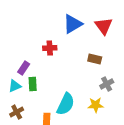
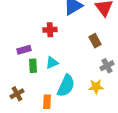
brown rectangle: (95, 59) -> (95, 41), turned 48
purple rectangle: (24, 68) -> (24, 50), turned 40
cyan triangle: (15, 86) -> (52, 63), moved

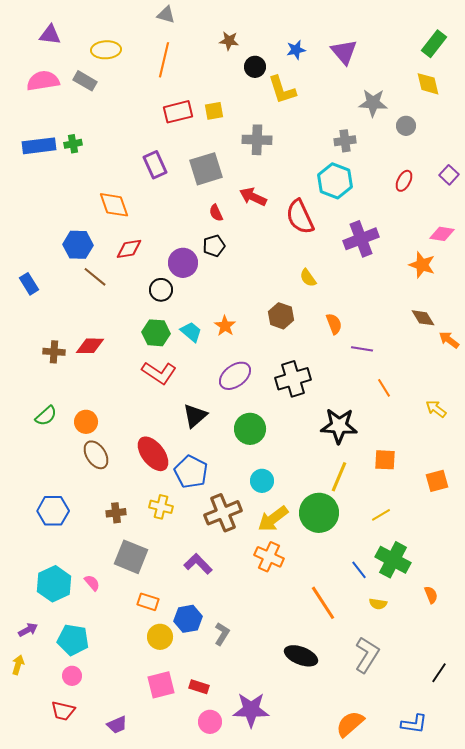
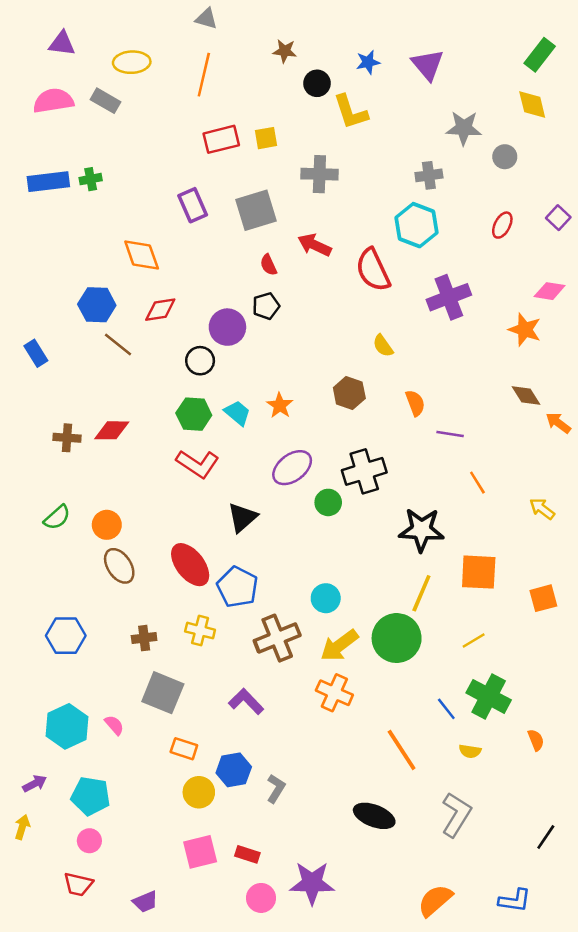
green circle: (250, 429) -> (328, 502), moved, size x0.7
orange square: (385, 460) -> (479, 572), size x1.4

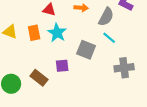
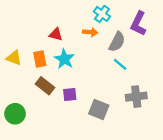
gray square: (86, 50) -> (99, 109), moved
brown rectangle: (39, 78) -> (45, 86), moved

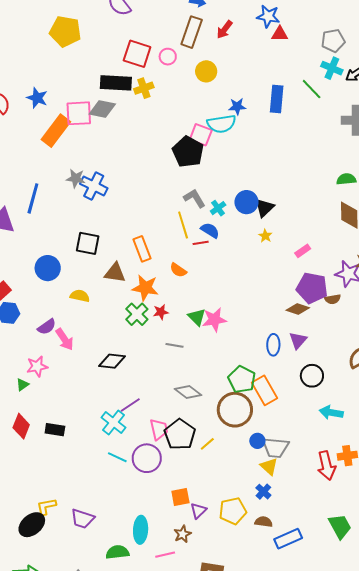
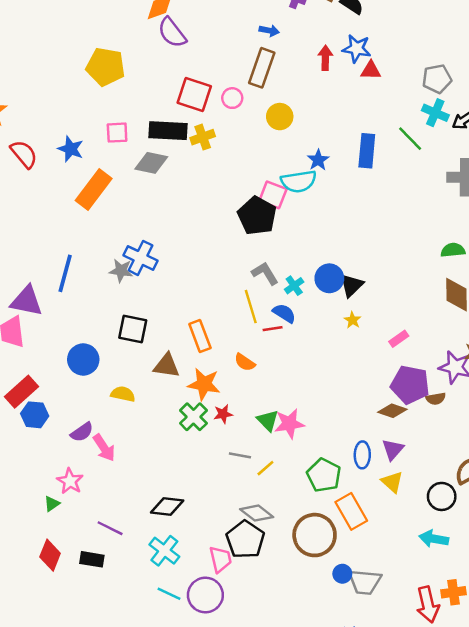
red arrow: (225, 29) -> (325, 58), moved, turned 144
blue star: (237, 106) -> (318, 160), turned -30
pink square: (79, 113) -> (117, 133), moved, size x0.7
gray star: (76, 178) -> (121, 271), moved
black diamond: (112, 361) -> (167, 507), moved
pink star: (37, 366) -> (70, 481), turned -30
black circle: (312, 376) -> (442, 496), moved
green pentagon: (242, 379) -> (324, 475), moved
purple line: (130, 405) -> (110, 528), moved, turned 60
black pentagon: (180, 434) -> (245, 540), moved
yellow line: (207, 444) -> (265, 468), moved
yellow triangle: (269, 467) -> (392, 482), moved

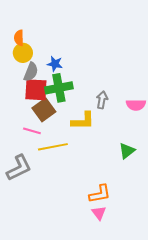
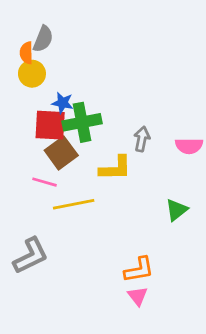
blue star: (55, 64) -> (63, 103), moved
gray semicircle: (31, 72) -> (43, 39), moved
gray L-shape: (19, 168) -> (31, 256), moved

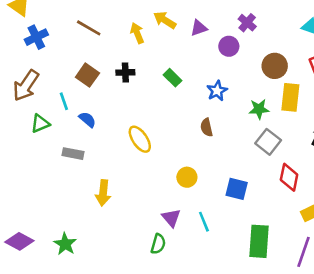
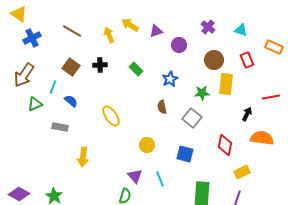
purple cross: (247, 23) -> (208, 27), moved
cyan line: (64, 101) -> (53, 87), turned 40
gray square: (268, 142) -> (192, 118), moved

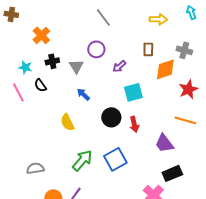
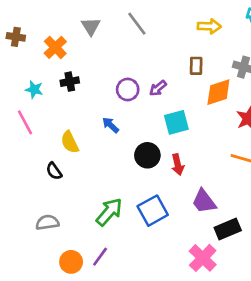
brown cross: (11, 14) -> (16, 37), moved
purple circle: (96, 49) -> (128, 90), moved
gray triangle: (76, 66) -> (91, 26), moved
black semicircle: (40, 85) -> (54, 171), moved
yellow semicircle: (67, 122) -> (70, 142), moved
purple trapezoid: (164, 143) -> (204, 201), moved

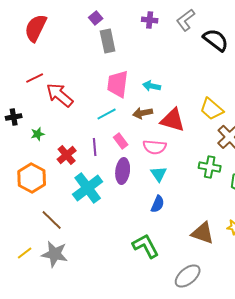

....................

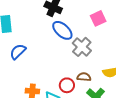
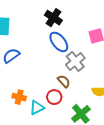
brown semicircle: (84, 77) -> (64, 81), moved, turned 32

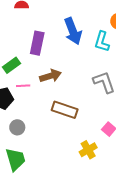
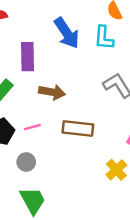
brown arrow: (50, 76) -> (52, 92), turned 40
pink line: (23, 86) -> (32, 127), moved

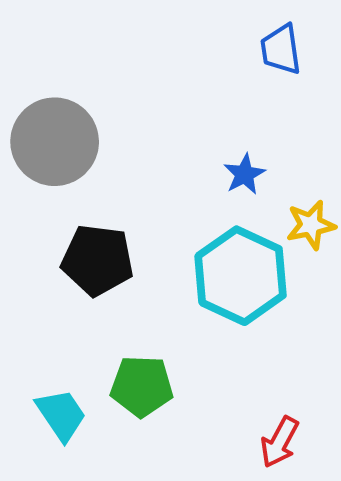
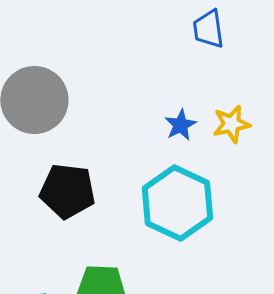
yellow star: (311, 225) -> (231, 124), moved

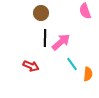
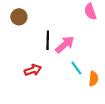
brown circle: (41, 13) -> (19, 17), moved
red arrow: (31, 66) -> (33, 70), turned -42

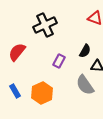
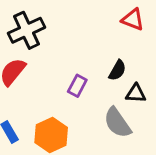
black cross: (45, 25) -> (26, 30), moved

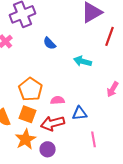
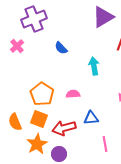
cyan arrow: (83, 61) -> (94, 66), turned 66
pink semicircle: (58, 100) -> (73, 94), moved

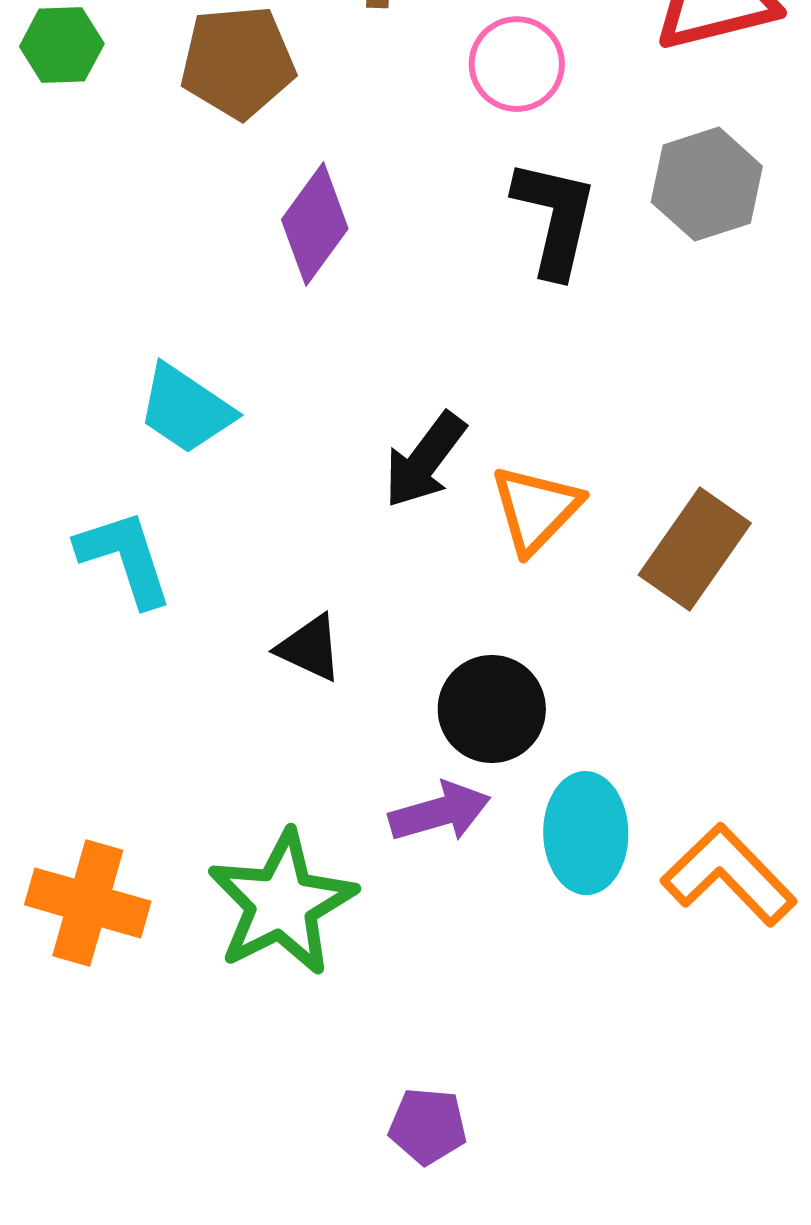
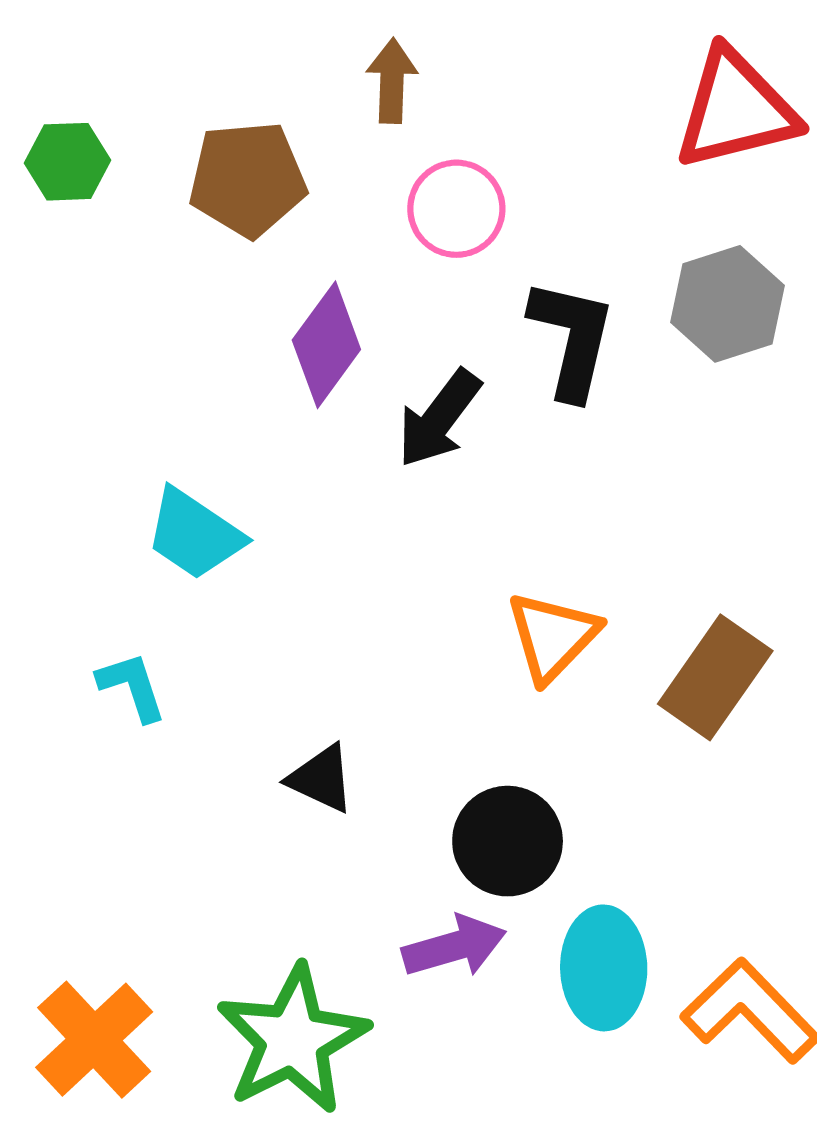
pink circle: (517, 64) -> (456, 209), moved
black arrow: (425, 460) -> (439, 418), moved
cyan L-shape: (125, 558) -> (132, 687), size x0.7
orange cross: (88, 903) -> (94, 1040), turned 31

....................

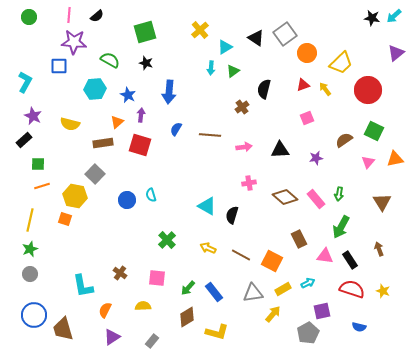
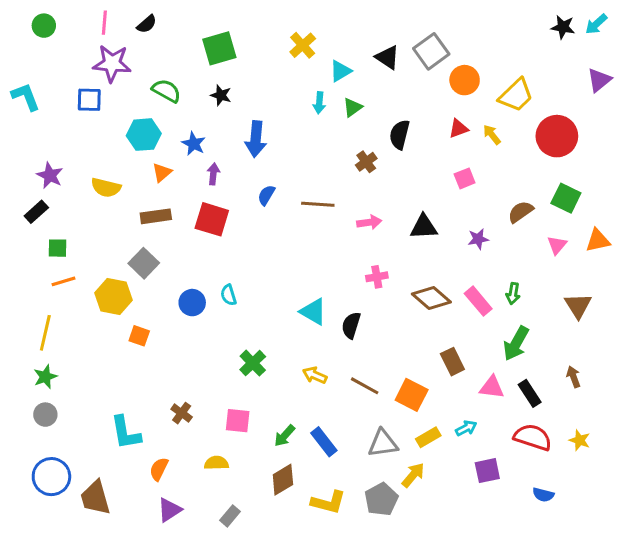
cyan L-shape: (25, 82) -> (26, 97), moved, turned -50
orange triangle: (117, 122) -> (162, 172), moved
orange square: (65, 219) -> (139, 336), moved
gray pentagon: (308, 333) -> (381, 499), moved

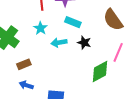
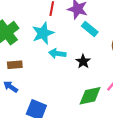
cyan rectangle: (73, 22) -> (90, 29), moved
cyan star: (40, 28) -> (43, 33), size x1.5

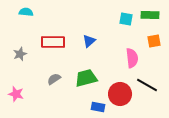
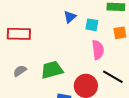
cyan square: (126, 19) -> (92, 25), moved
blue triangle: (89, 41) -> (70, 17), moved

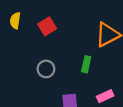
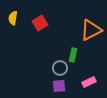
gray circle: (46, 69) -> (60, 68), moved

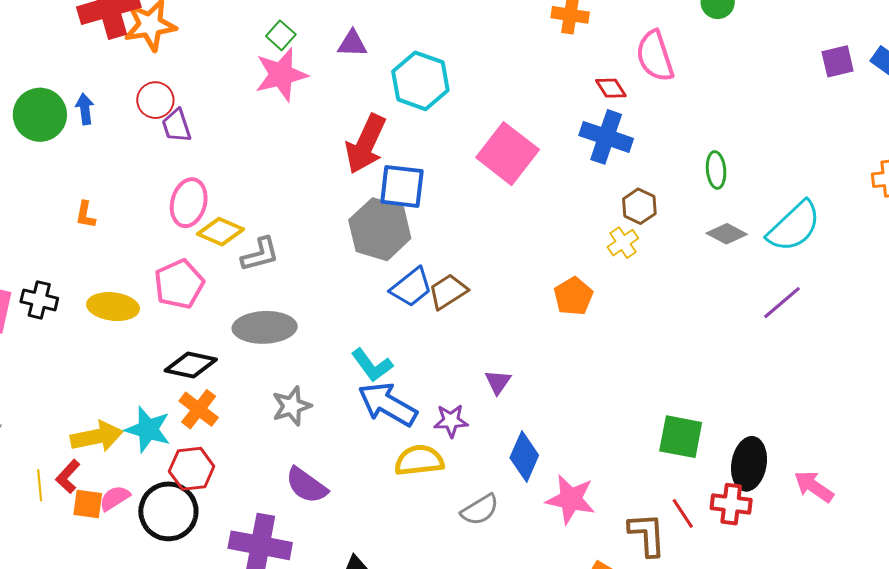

....................

* HOW TO COMPLETE THIS TASK:
In the listing above, find the line with "purple rectangle: (24, 68)" and the line with "cyan line: (64, 101) -> (53, 87), turned 40". Copy both of them and every line between, exactly, but not the pictures.

* RESPONSE:
purple rectangle: (24, 68) -> (24, 50), turned 40
cyan triangle: (15, 86) -> (52, 63), moved

green circle: (250, 429) -> (328, 502), moved, size x0.7
orange square: (385, 460) -> (479, 572), size x1.4

gray square: (86, 50) -> (99, 109), moved
brown rectangle: (39, 78) -> (45, 86), moved

red arrow: (225, 29) -> (325, 58), moved, turned 144
blue star: (237, 106) -> (318, 160), turned -30
pink square: (79, 113) -> (117, 133), moved, size x0.7
gray star: (76, 178) -> (121, 271), moved
black diamond: (112, 361) -> (167, 507), moved
pink star: (37, 366) -> (70, 481), turned -30
black circle: (312, 376) -> (442, 496), moved
green pentagon: (242, 379) -> (324, 475), moved
purple line: (130, 405) -> (110, 528), moved, turned 60
black pentagon: (180, 434) -> (245, 540), moved
yellow line: (207, 444) -> (265, 468), moved
yellow triangle: (269, 467) -> (392, 482), moved

blue star: (55, 64) -> (63, 103), moved
gray semicircle: (31, 72) -> (43, 39), moved
gray L-shape: (19, 168) -> (31, 256), moved

purple cross: (247, 23) -> (208, 27), moved
cyan line: (64, 101) -> (53, 87), turned 40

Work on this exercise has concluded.